Task brief – Everything in the records below is to be reproduced exactly, apart from the images.

(Excerpted data begins)

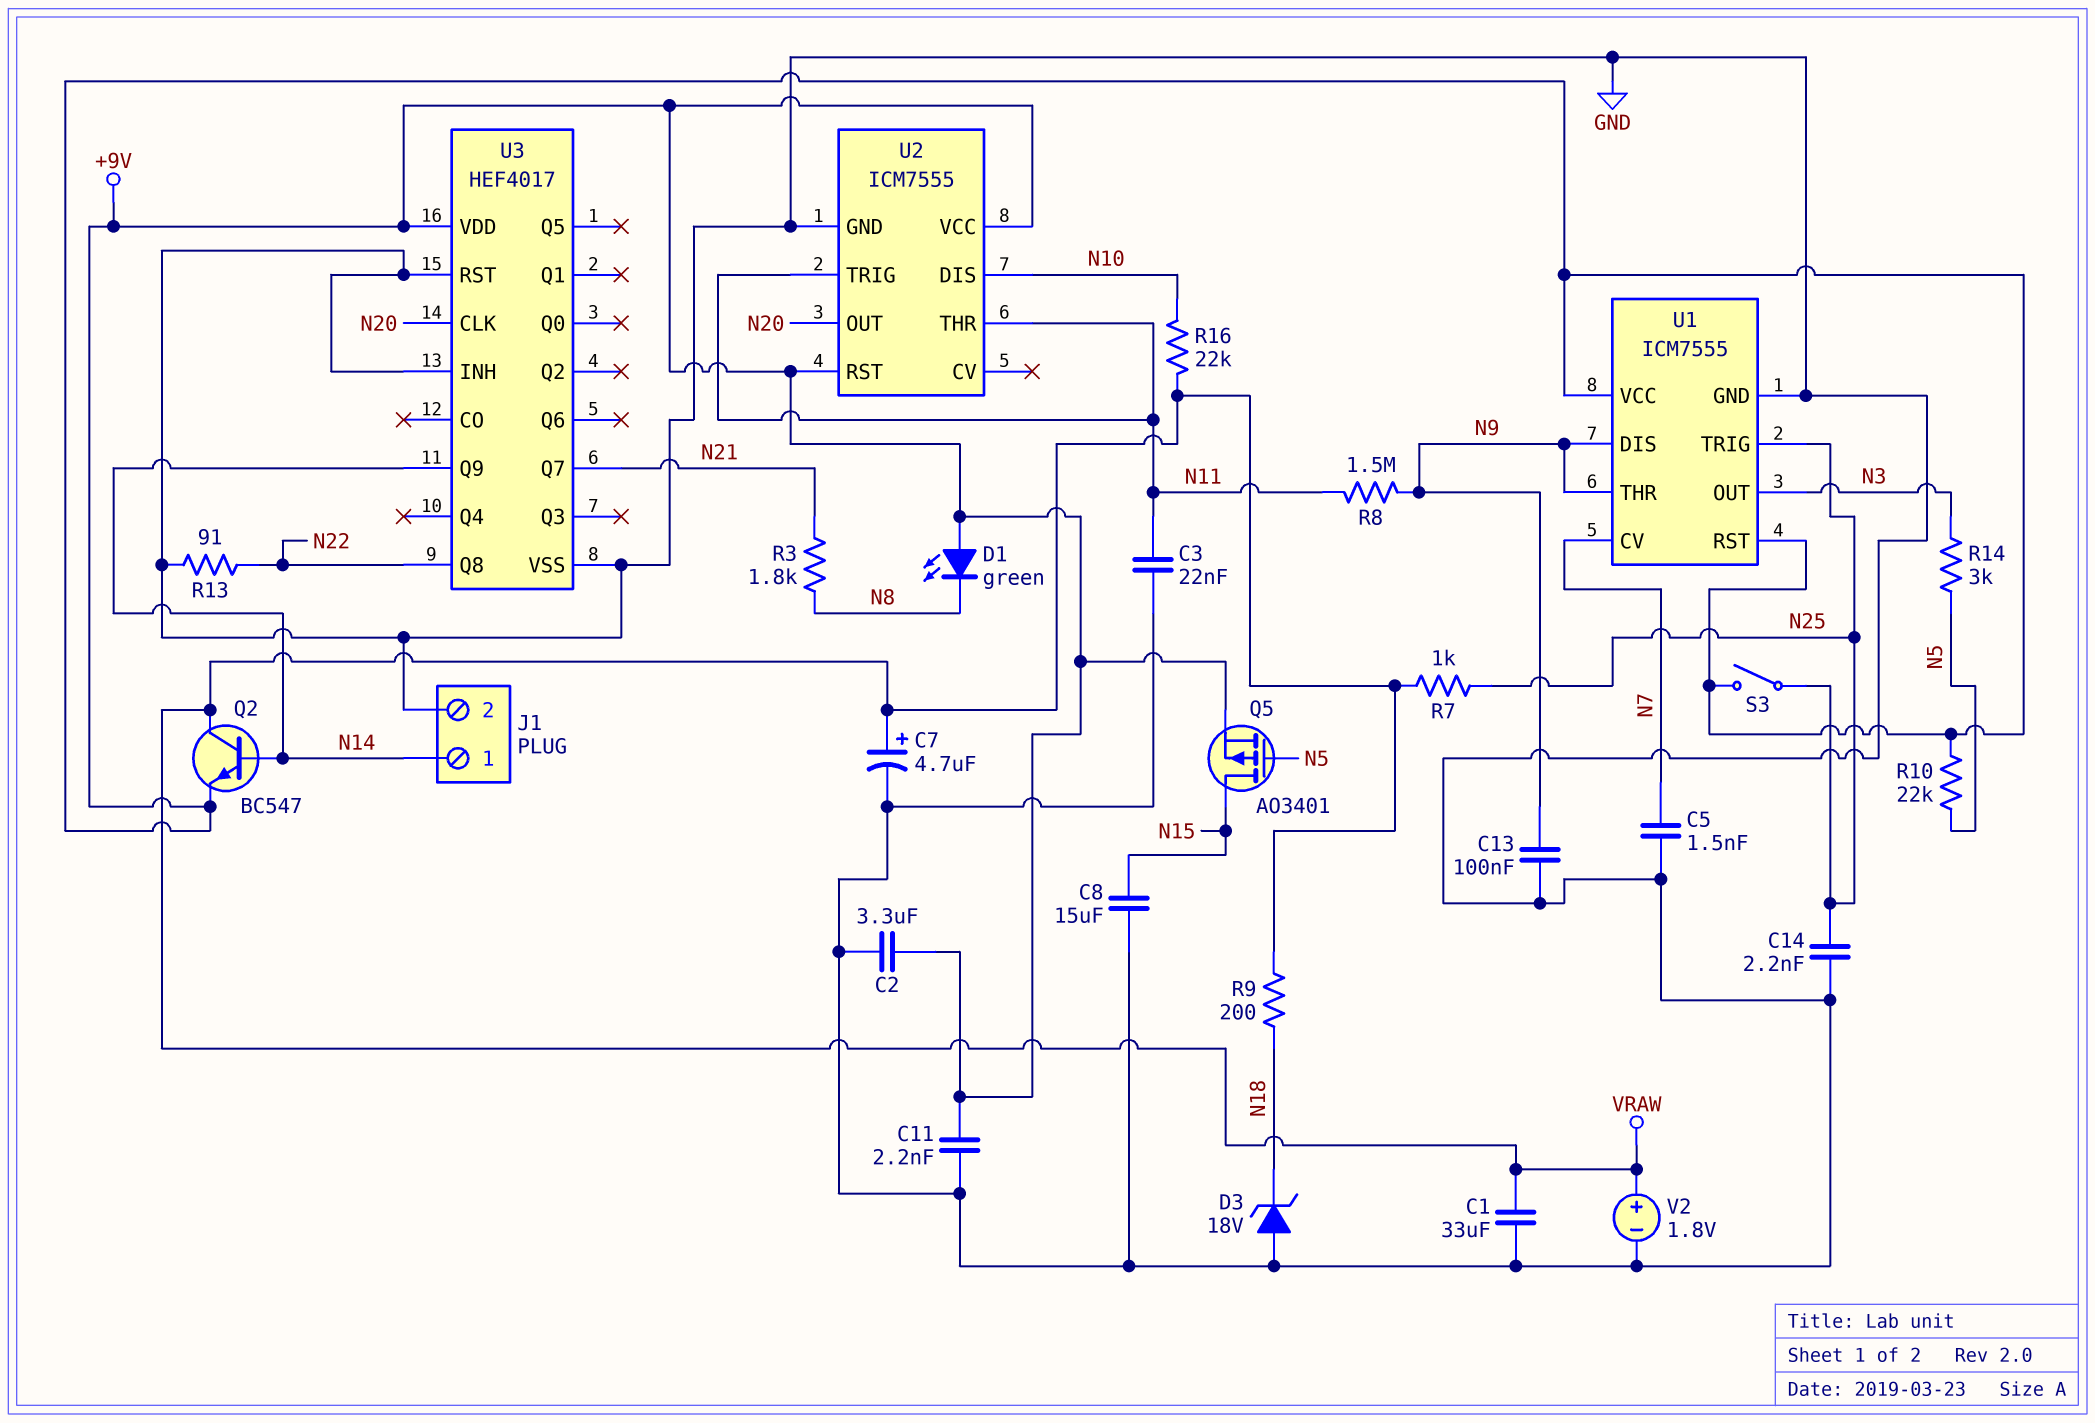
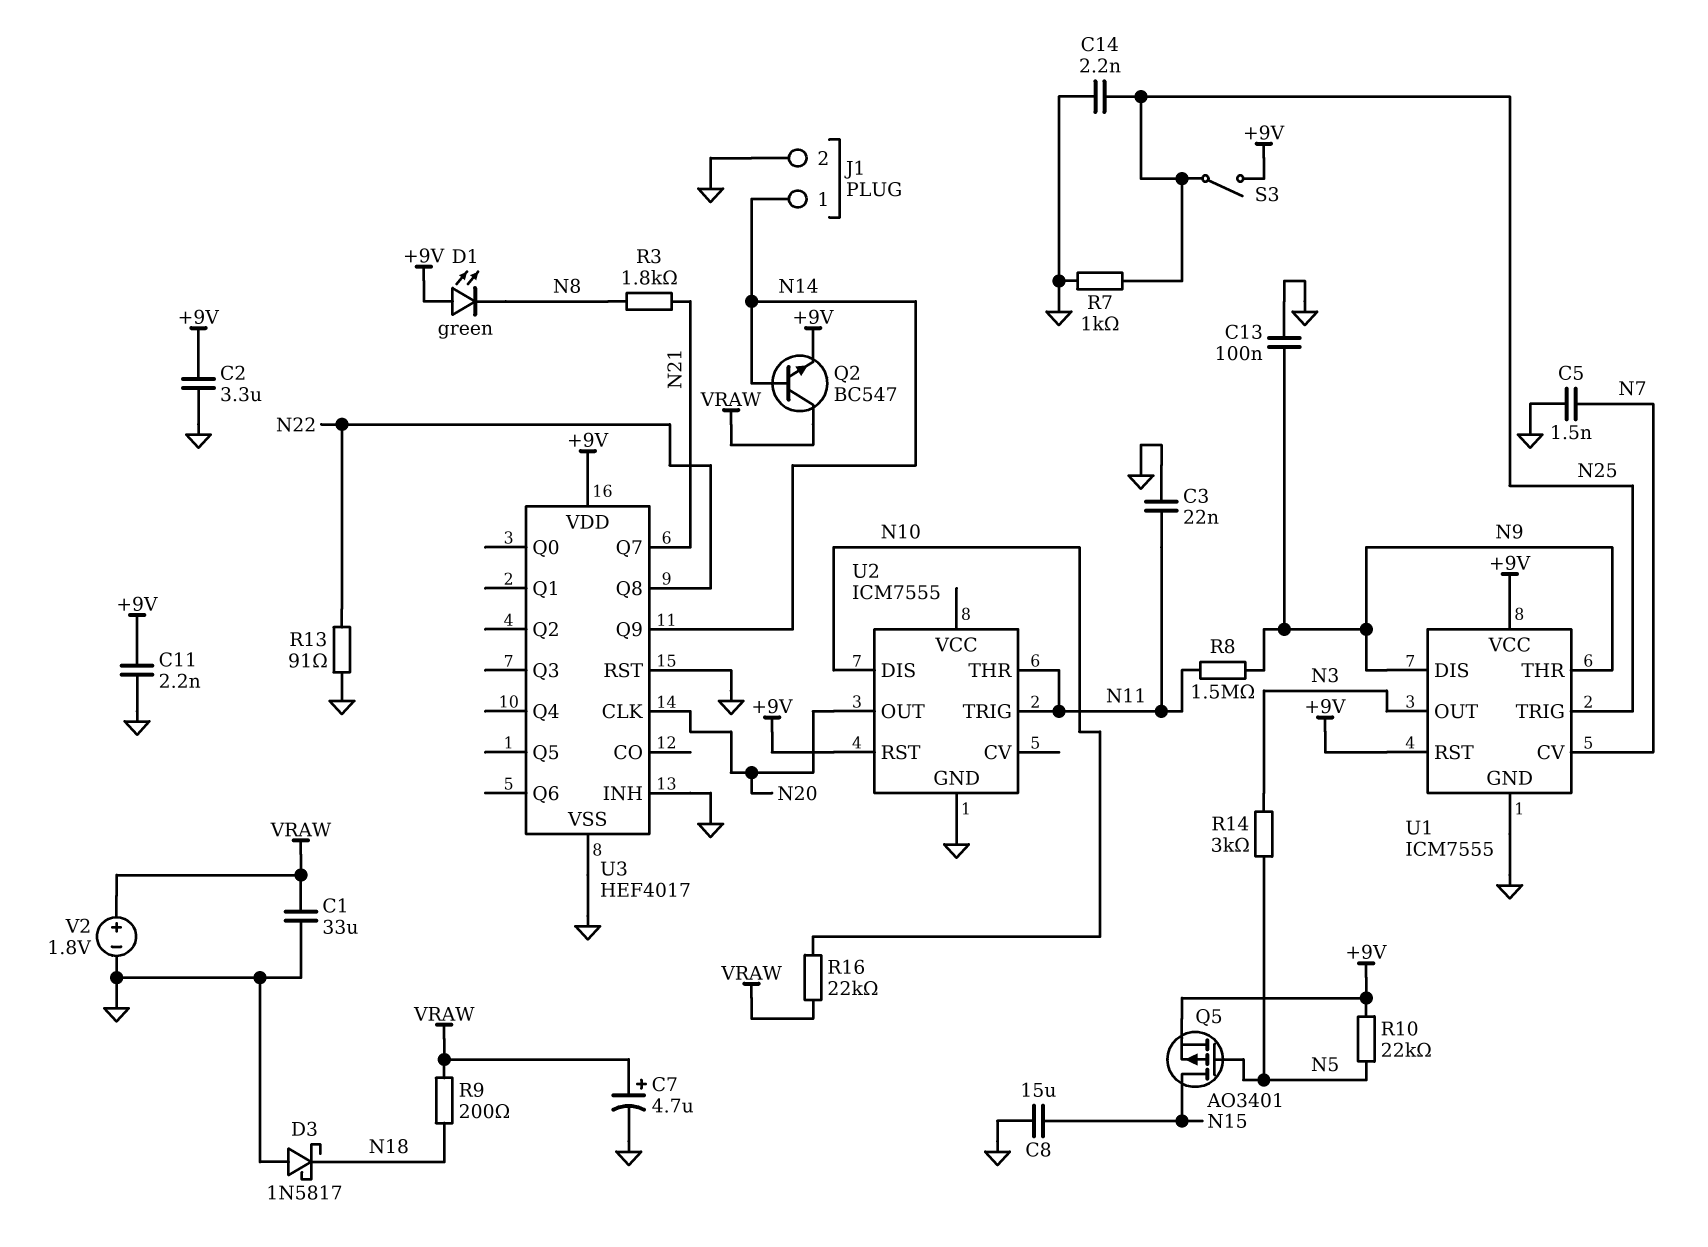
D3: zener 18V (A GND, K N18) -> schottky 1N5817 (A GND, K N18)
R7: 1k (N25, VRAW) -> 1k (GND, N25)
U2 pin VCC: +9V -> none

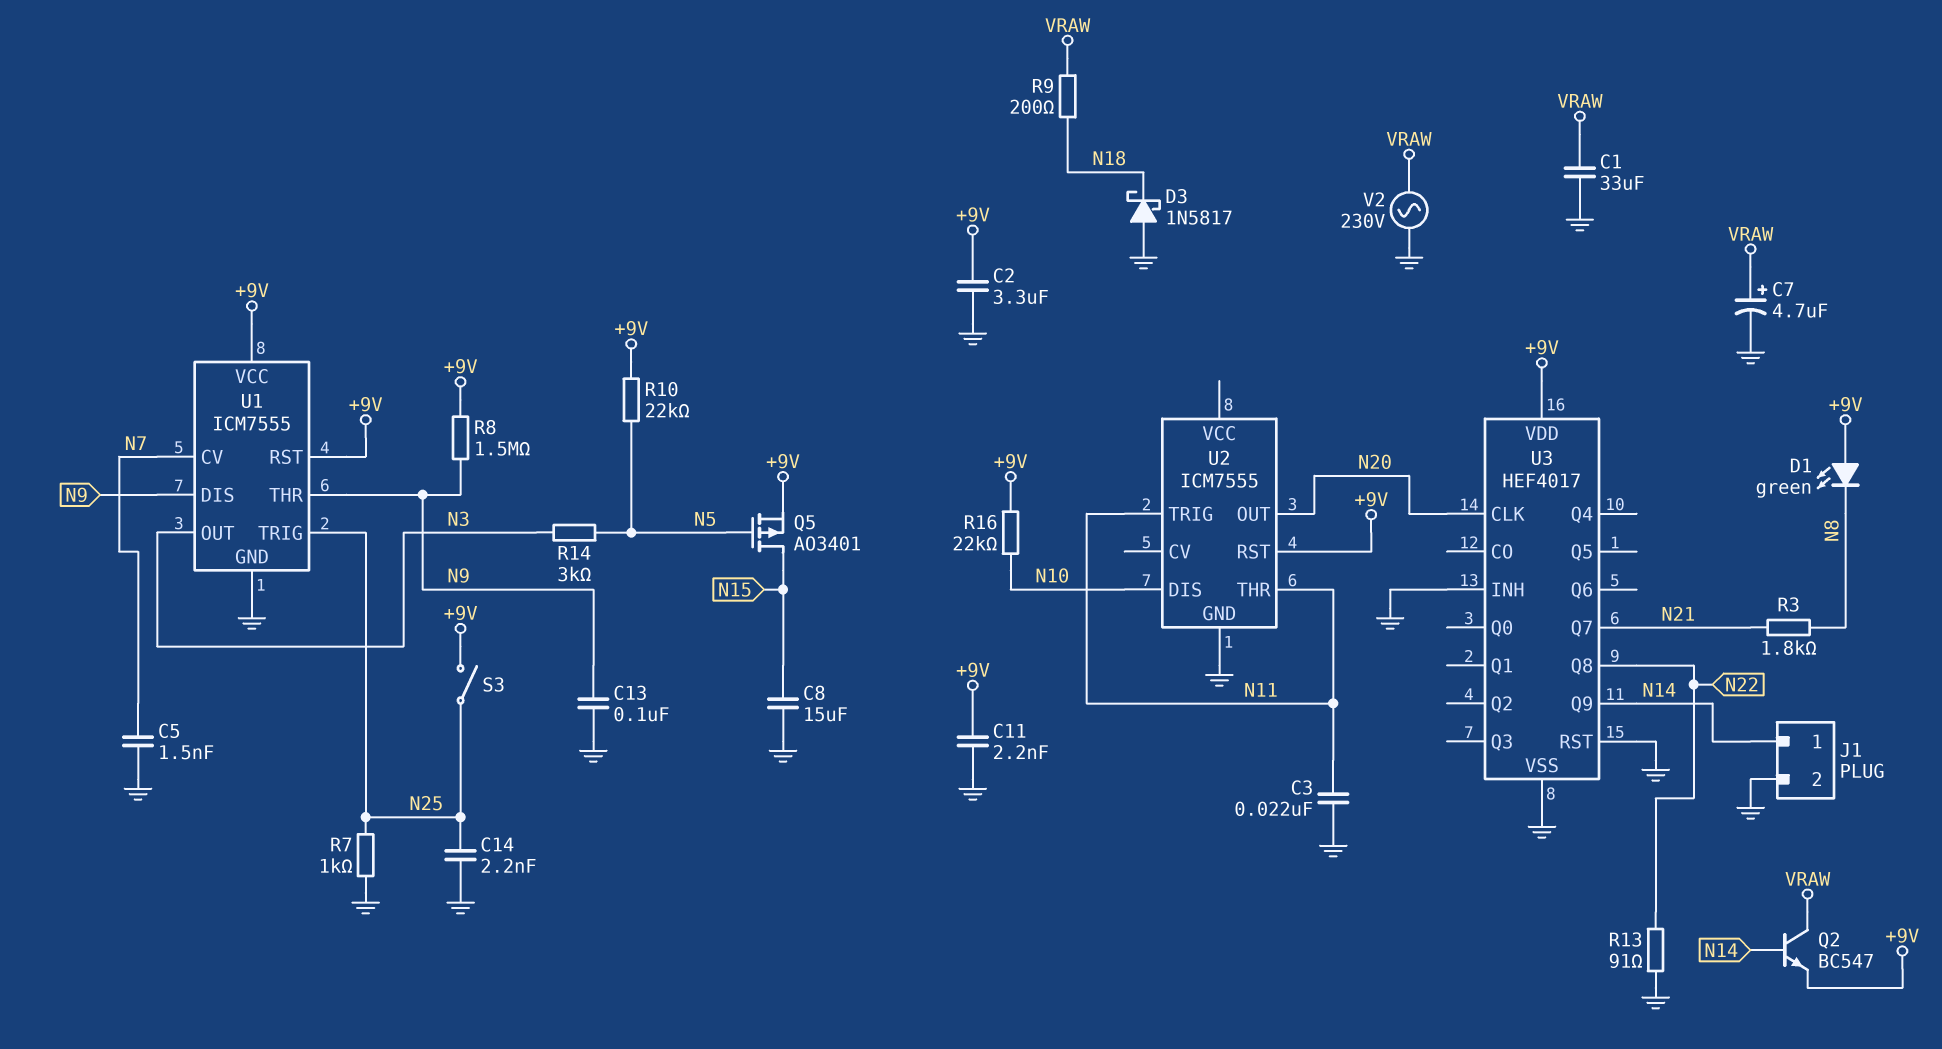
R8: 1.5M (N9, N11) -> 1.5M (+9V, N9)
R16: 22k (N10, VRAW) -> 22k (+9V, N10)
V2: 1.8V (plus VRAW, minus GND) -> AC 230V (GND, VRAW)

(Excerpted data ends)

Result of this task –
D3: zener 18V (A GND, K N18) -> schottky 1N5817 (A GND, K N18)
R7: 1k (N25, VRAW) -> 1k (GND, N25)
U2 pin VCC: +9V -> none

R8: 1.5M (N9, N11) -> 1.5M (+9V, N9)
R16: 22k (N10, VRAW) -> 22k (+9V, N10)
V2: 1.8V (plus VRAW, minus GND) -> AC 230V (GND, VRAW)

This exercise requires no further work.